Required work: The answer must be every line of the records below that contains the word "none".

The input:
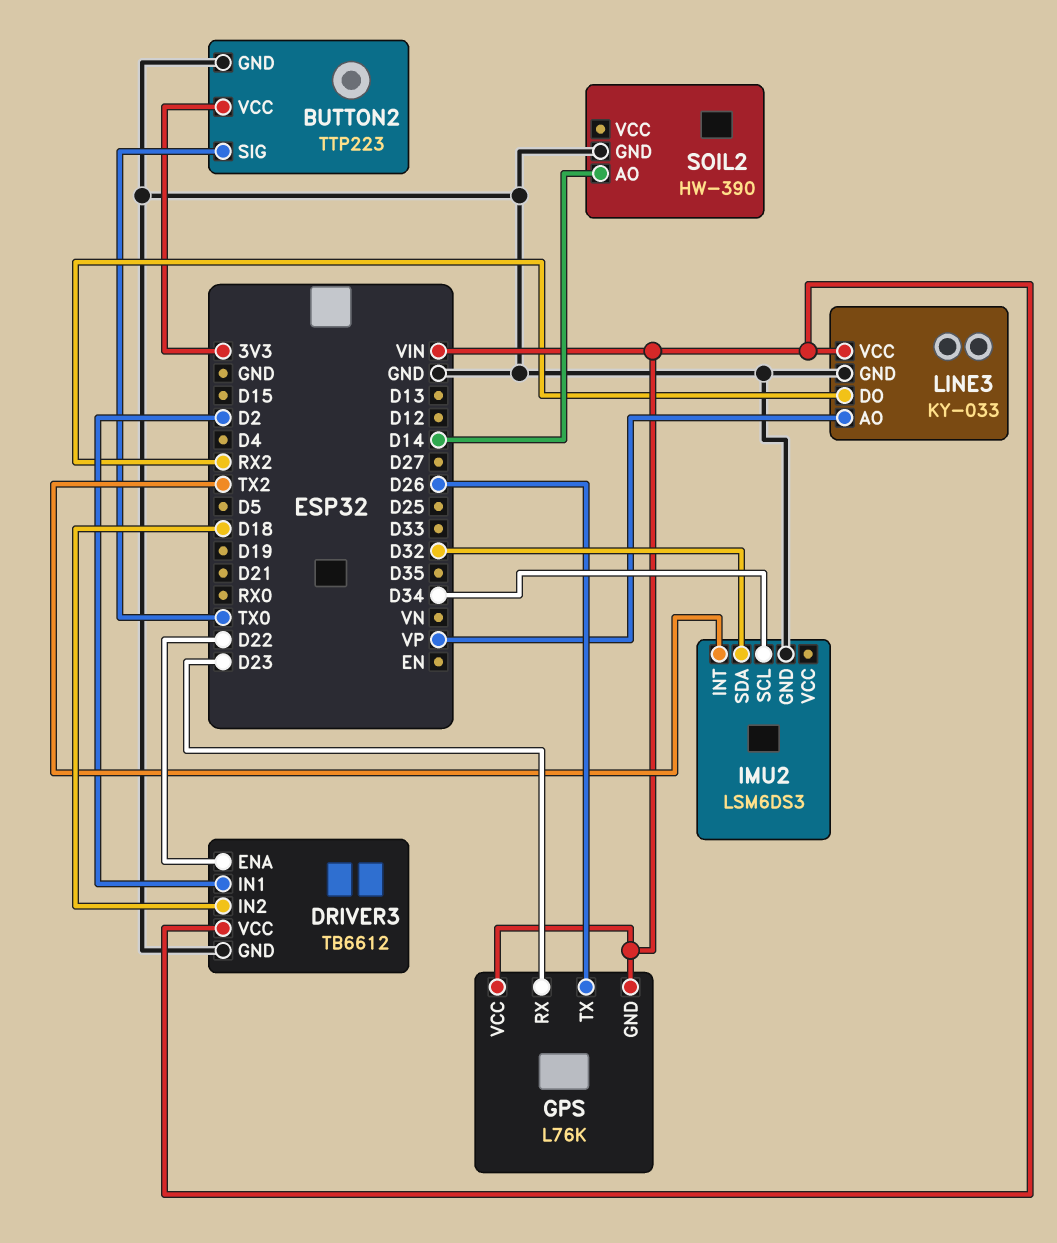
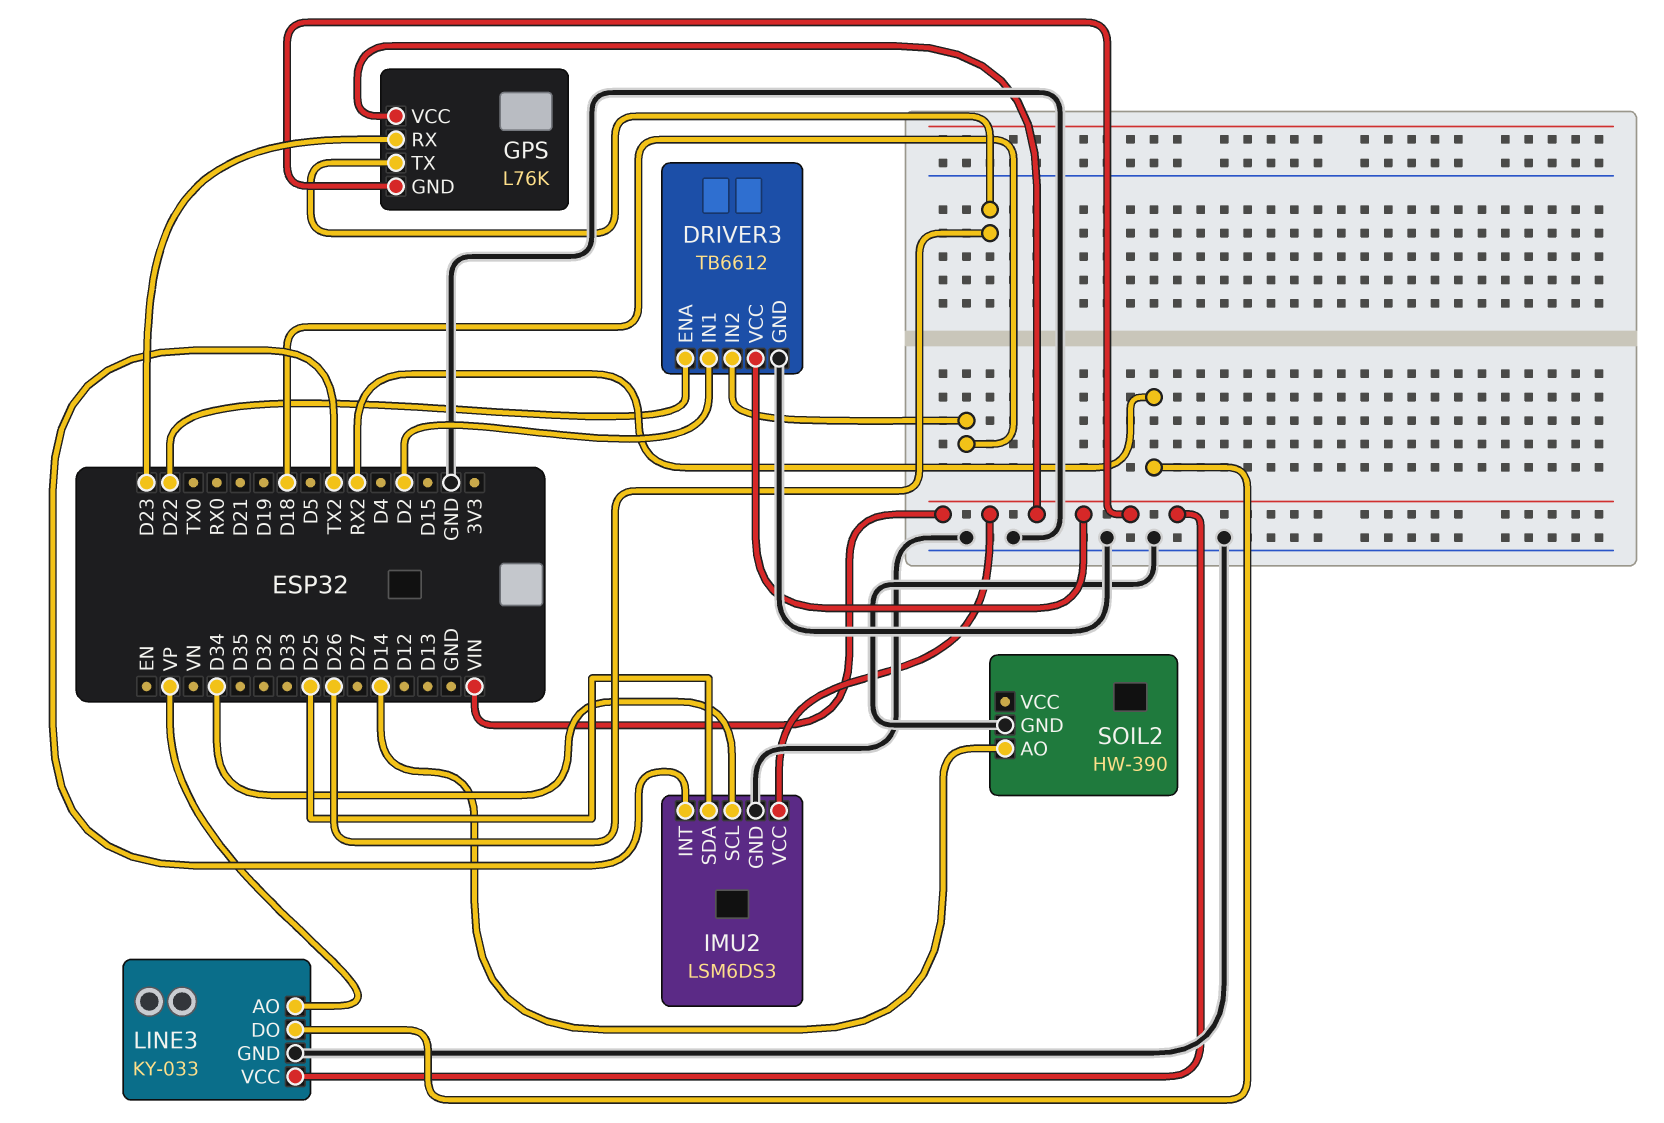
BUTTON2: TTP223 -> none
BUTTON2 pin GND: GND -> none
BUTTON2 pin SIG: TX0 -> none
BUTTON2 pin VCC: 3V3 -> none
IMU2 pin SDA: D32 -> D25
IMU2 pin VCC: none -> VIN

--

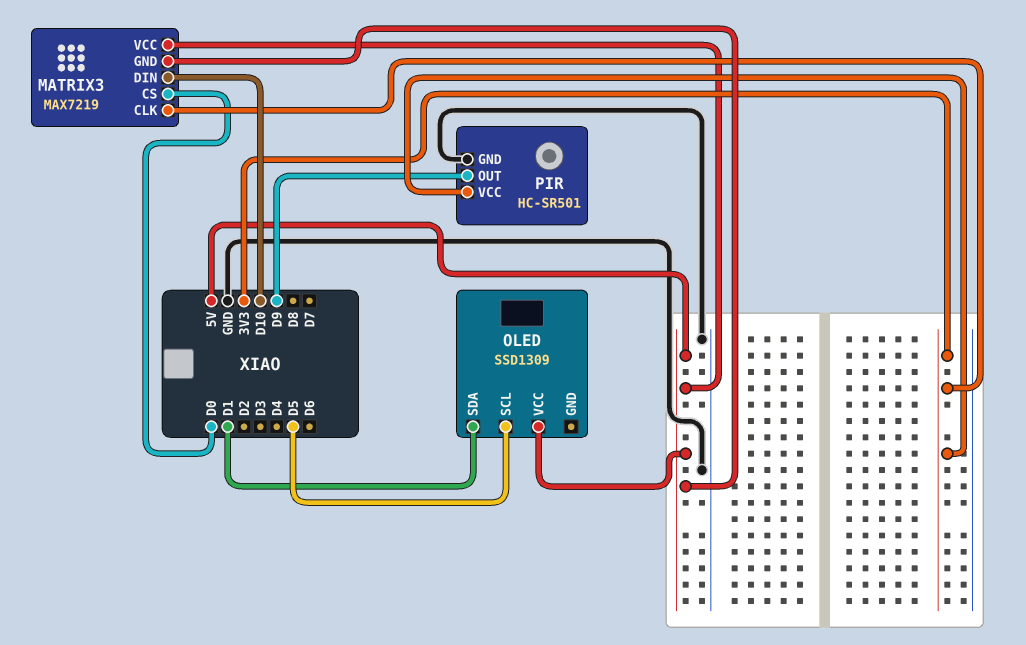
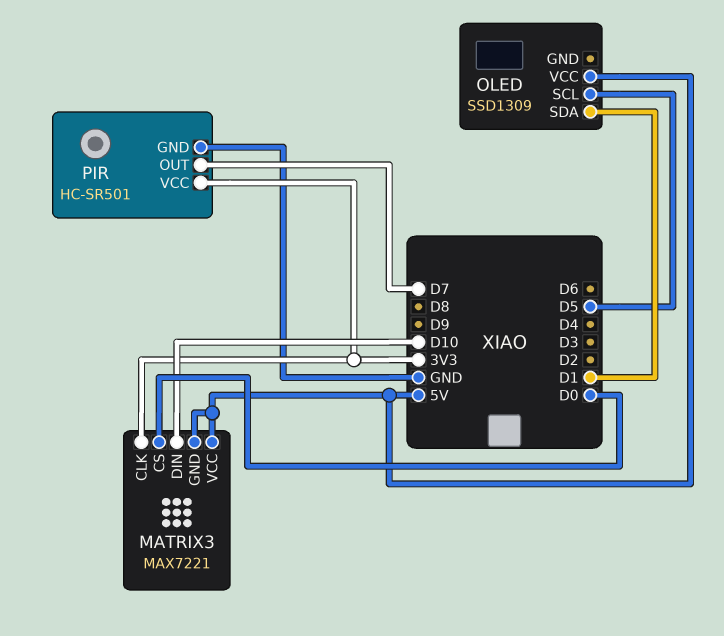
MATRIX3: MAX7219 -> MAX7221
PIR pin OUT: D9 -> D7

Answer space:
BUTTON2: TTP223 -> none
BUTTON2 pin GND: GND -> none
BUTTON2 pin SIG: TX0 -> none
BUTTON2 pin VCC: 3V3 -> none
IMU2 pin VCC: none -> VIN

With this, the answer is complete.